(AVAILABLE DATA)

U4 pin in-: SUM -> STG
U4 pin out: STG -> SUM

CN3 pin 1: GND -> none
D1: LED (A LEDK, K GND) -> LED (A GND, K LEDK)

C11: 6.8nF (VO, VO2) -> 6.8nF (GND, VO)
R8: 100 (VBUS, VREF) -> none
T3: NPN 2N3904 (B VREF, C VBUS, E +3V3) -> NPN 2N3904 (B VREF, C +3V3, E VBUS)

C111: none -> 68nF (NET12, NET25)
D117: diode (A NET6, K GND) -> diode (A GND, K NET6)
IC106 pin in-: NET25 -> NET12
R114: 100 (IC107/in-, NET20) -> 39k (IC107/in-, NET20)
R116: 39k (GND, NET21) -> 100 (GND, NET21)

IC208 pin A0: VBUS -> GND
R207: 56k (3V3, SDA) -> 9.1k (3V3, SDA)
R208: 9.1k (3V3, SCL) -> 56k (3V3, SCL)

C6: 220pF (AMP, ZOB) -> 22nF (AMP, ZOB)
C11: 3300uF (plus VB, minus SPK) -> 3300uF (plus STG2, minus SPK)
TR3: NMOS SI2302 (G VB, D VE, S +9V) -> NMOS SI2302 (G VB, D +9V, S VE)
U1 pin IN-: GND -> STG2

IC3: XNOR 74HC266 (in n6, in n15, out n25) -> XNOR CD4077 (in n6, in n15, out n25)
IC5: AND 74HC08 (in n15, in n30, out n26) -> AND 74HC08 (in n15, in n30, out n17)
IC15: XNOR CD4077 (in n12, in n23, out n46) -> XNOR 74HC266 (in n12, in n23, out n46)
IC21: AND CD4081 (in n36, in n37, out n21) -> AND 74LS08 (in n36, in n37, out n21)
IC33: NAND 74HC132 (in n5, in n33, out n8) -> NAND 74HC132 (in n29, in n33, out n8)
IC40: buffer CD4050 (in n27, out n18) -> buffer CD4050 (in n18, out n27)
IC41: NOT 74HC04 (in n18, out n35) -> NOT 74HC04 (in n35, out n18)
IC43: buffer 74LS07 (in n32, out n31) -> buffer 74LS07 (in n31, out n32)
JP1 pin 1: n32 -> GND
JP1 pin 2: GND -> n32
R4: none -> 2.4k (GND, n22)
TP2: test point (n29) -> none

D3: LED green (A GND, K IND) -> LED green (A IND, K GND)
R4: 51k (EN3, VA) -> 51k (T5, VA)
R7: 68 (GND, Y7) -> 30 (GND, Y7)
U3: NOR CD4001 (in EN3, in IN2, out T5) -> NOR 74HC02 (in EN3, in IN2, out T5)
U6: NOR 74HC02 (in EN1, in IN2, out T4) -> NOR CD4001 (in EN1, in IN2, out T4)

(End AVAILABLE DATA)

◆ **TASK BRIEF**
Lines from the one containing "C6: 220pF (AMP, ZOB) -> 22nF (AMP, ZOB)" through the end of the entries above must be copied exactly; include both ends and no other lines.

◆ **EXERCISE ANSWER**
C6: 220pF (AMP, ZOB) -> 22nF (AMP, ZOB)
C11: 3300uF (plus VB, minus SPK) -> 3300uF (plus STG2, minus SPK)
TR3: NMOS SI2302 (G VB, D VE, S +9V) -> NMOS SI2302 (G VB, D +9V, S VE)
U1 pin IN-: GND -> STG2

IC3: XNOR 74HC266 (in n6, in n15, out n25) -> XNOR CD4077 (in n6, in n15, out n25)
IC5: AND 74HC08 (in n15, in n30, out n26) -> AND 74HC08 (in n15, in n30, out n17)
IC15: XNOR CD4077 (in n12, in n23, out n46) -> XNOR 74HC266 (in n12, in n23, out n46)
IC21: AND CD4081 (in n36, in n37, out n21) -> AND 74LS08 (in n36, in n37, out n21)
IC33: NAND 74HC132 (in n5, in n33, out n8) -> NAND 74HC132 (in n29, in n33, out n8)
IC40: buffer CD4050 (in n27, out n18) -> buffer CD4050 (in n18, out n27)
IC41: NOT 74HC04 (in n18, out n35) -> NOT 74HC04 (in n35, out n18)
IC43: buffer 74LS07 (in n32, out n31) -> buffer 74LS07 (in n31, out n32)
JP1 pin 1: n32 -> GND
JP1 pin 2: GND -> n32
R4: none -> 2.4k (GND, n22)
TP2: test point (n29) -> none

D3: LED green (A GND, K IND) -> LED green (A IND, K GND)
R4: 51k (EN3, VA) -> 51k (T5, VA)
R7: 68 (GND, Y7) -> 30 (GND, Y7)
U3: NOR CD4001 (in EN3, in IN2, out T5) -> NOR 74HC02 (in EN3, in IN2, out T5)
U6: NOR 74HC02 (in EN1, in IN2, out T4) -> NOR CD4001 (in EN1, in IN2, out T4)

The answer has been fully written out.